=== What to do ===
Return all of the data verbatim, dropping any picture.

=== Dataset excerpts ===
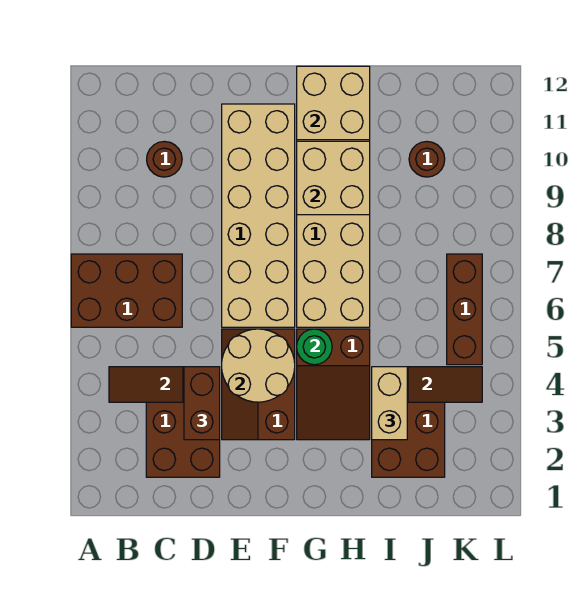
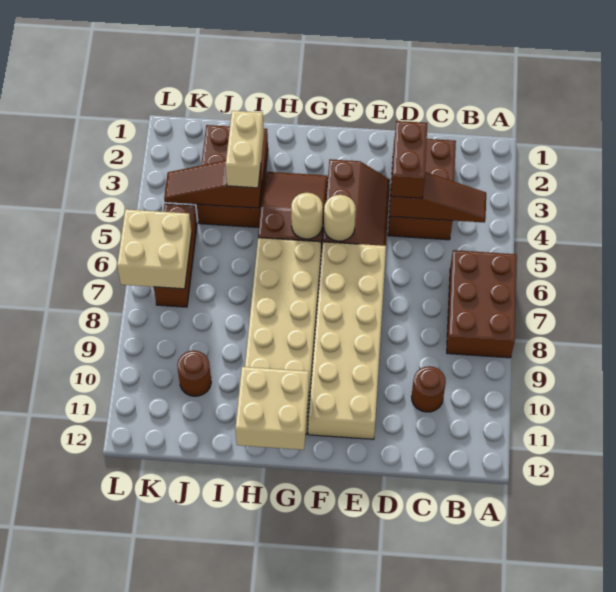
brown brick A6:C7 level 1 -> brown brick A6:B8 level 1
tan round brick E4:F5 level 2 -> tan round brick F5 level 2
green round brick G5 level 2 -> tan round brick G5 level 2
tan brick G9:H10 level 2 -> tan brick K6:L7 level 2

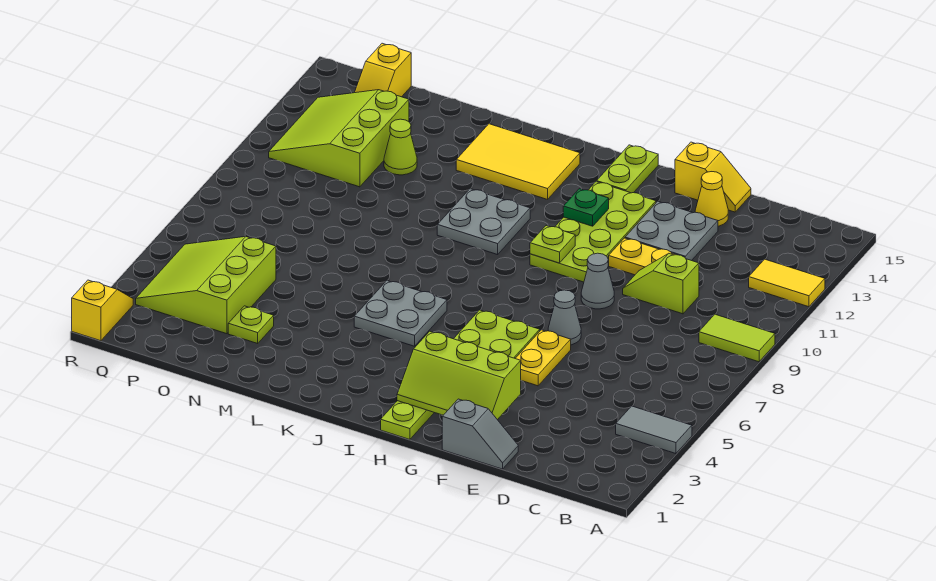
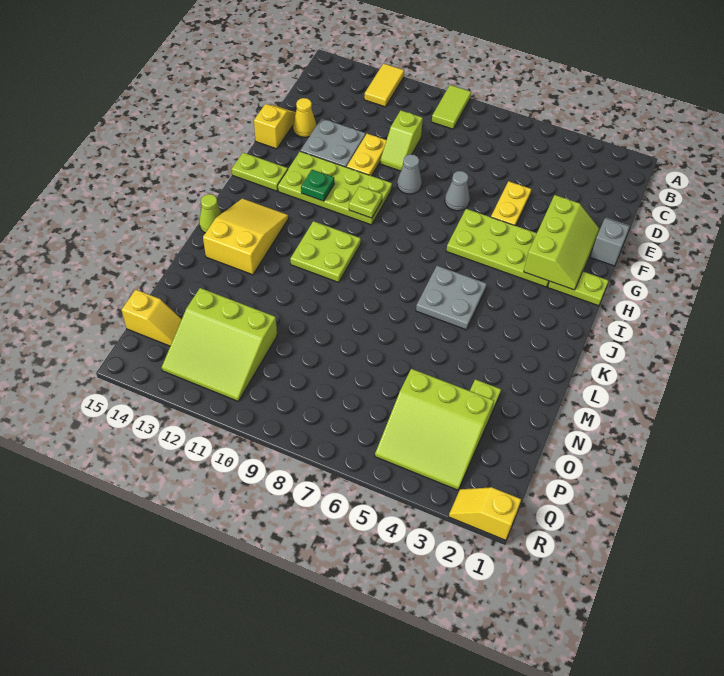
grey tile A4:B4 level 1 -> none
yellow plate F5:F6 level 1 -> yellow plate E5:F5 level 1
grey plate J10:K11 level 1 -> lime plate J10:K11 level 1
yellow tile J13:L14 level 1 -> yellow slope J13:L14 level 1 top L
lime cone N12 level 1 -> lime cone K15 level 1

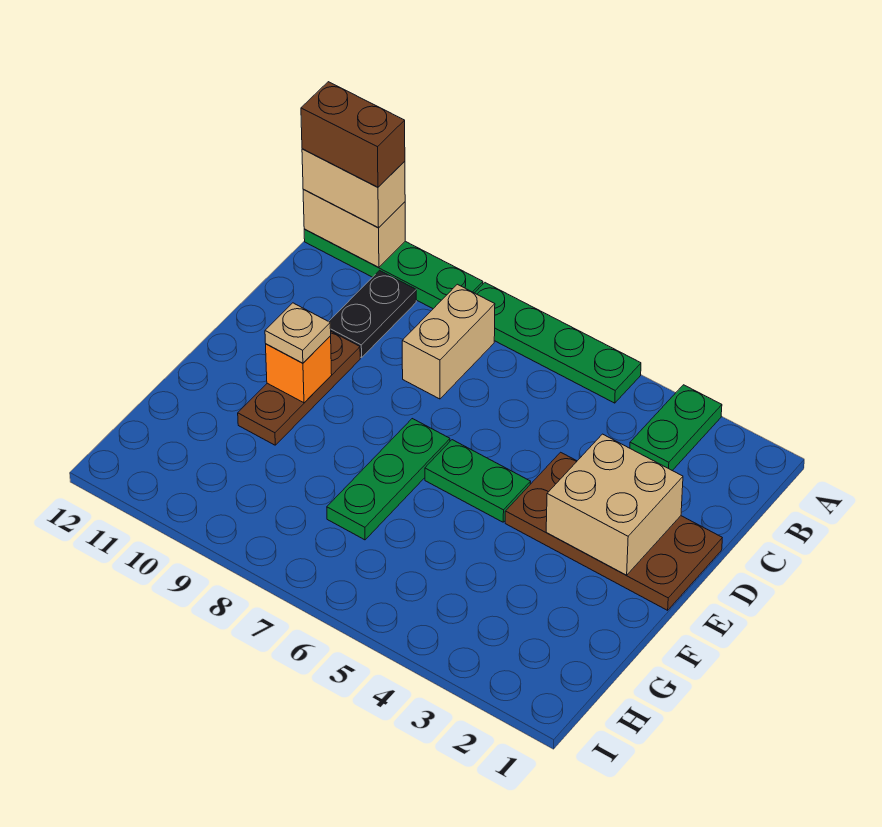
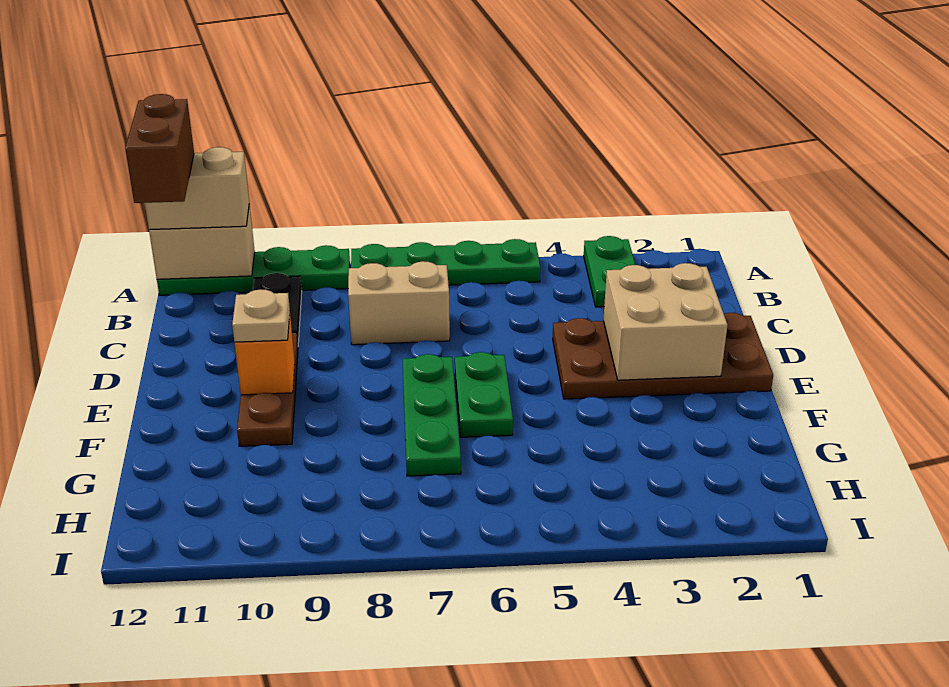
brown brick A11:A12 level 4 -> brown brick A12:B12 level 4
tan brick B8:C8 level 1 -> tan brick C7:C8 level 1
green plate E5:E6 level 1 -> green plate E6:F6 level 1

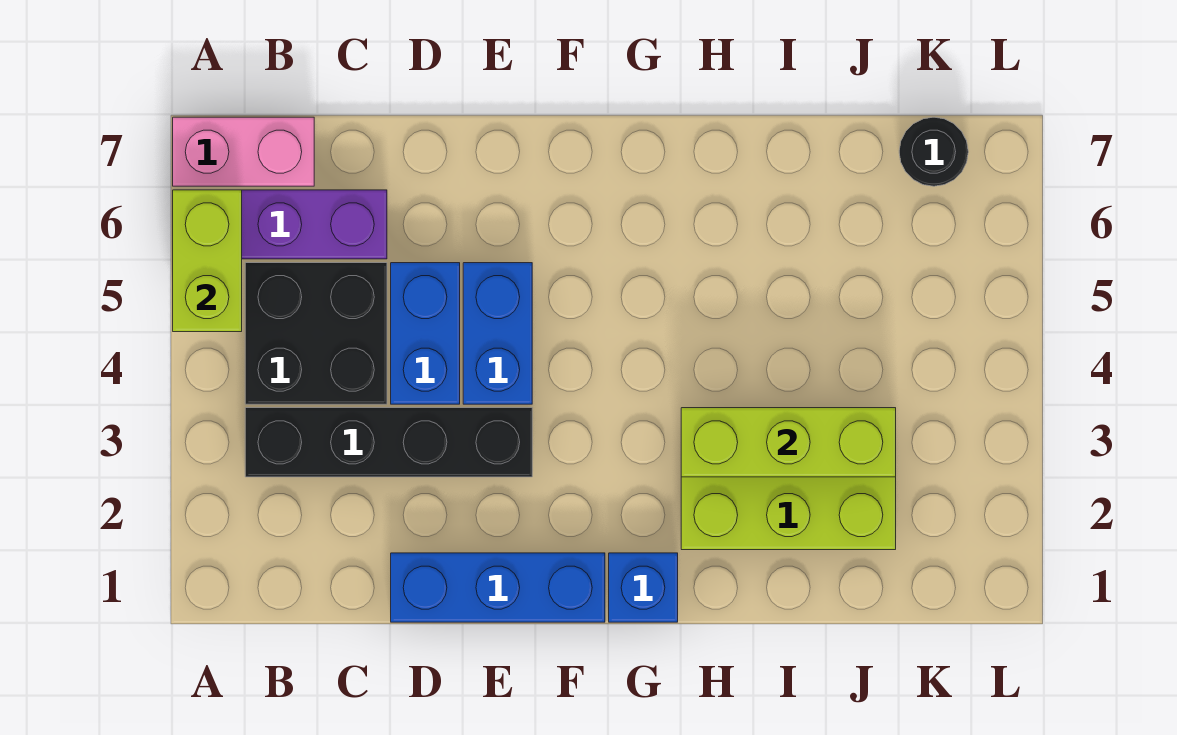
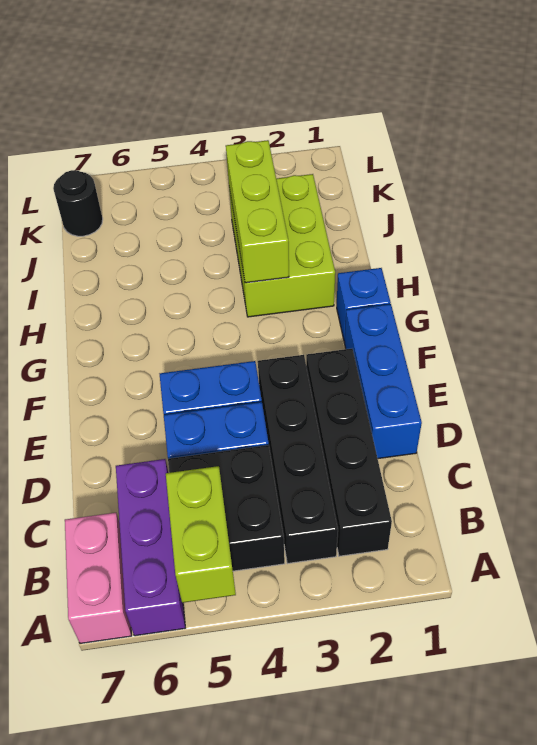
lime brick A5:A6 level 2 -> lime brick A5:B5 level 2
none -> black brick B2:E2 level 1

=== Solution to the exercise ===
brown brick A6:C7 level 1 -> brown brick A6:B8 level 1
tan round brick E4:F5 level 2 -> tan round brick F5 level 2
green round brick G5 level 2 -> tan round brick G5 level 2
tan brick G9:H10 level 2 -> tan brick K6:L7 level 2

grey tile A4:B4 level 1 -> none
yellow plate F5:F6 level 1 -> yellow plate E5:F5 level 1
grey plate J10:K11 level 1 -> lime plate J10:K11 level 1
yellow tile J13:L14 level 1 -> yellow slope J13:L14 level 1 top L
lime cone N12 level 1 -> lime cone K15 level 1

brown brick A11:A12 level 4 -> brown brick A12:B12 level 4
tan brick B8:C8 level 1 -> tan brick C7:C8 level 1
green plate E5:E6 level 1 -> green plate E6:F6 level 1

lime brick A5:A6 level 2 -> lime brick A5:B5 level 2
none -> black brick B2:E2 level 1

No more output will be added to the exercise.